── DATA SECTION ──
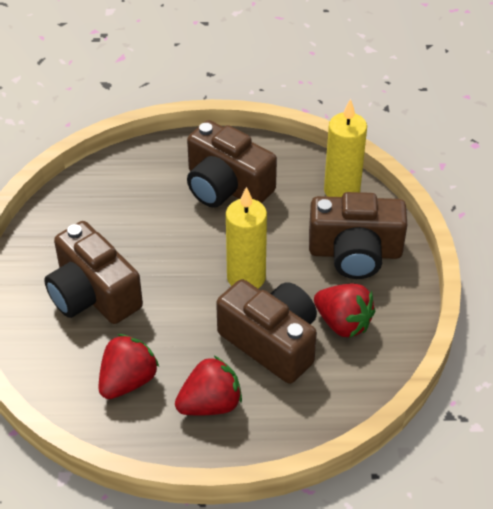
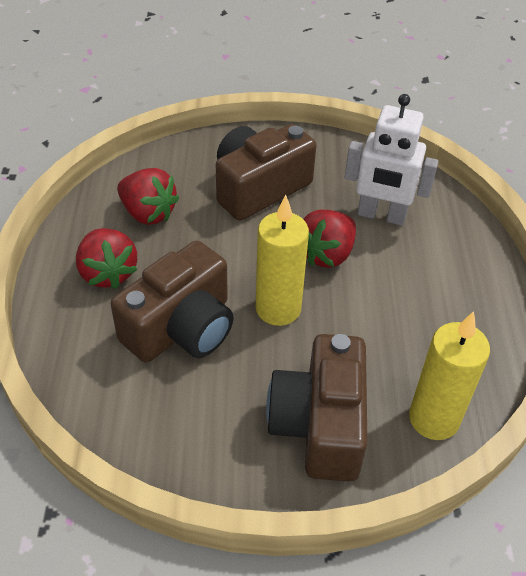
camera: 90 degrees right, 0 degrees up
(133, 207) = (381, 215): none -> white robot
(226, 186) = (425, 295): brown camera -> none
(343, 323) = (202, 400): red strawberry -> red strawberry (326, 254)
───
── DATA SECTION ──
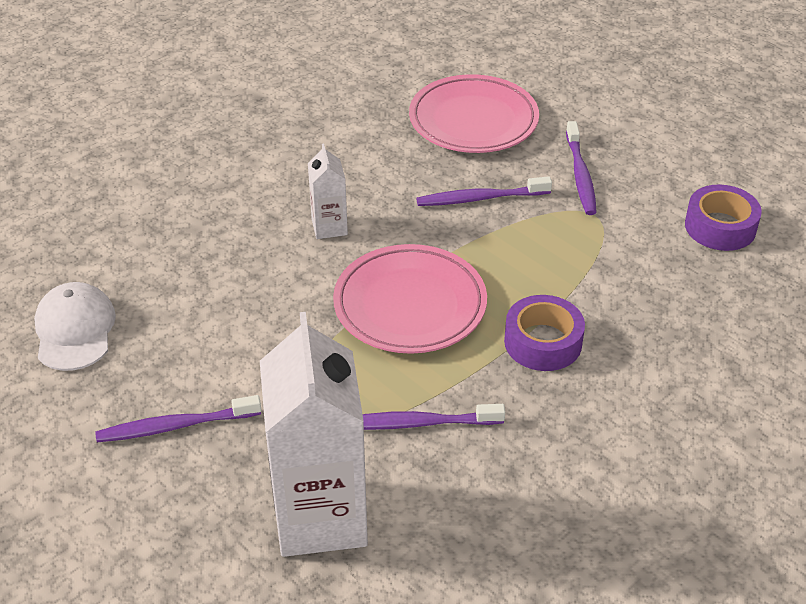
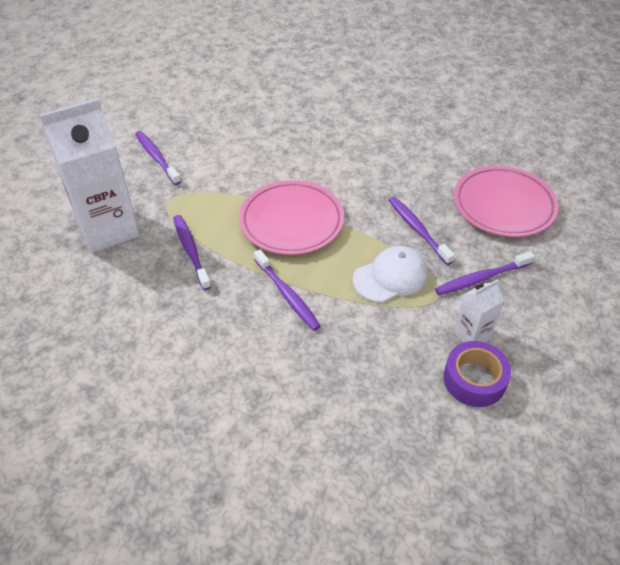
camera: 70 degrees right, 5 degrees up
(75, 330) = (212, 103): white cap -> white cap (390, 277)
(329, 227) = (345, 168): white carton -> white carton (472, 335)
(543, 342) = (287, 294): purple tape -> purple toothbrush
───
── DATA SECTION ──
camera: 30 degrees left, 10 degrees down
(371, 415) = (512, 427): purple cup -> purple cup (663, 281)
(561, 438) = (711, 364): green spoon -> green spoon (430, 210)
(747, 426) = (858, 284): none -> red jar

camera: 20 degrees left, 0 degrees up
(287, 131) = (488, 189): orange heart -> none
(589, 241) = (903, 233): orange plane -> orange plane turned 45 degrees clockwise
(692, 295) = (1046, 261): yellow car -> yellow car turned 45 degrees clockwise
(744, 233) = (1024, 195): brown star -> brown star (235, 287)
───
▸ **YOUR TASK**: In the data above, find the line with "(561, 438) = (711, 364): green" and the line with "(744, 233) = (1024, 195): brown". Retype both, plus every line between them, exactly.

▸ **OUTPUT OF THE EXERCISE**:
(561, 438) = (711, 364): green spoon -> green spoon (430, 210)
(747, 426) = (858, 284): none -> red jar

camera: 20 degrees left, 0 degrees up
(287, 131) = (488, 189): orange heart -> none
(589, 241) = (903, 233): orange plane -> orange plane turned 45 degrees clockwise
(692, 295) = (1046, 261): yellow car -> yellow car turned 45 degrees clockwise
(744, 233) = (1024, 195): brown star -> brown star (235, 287)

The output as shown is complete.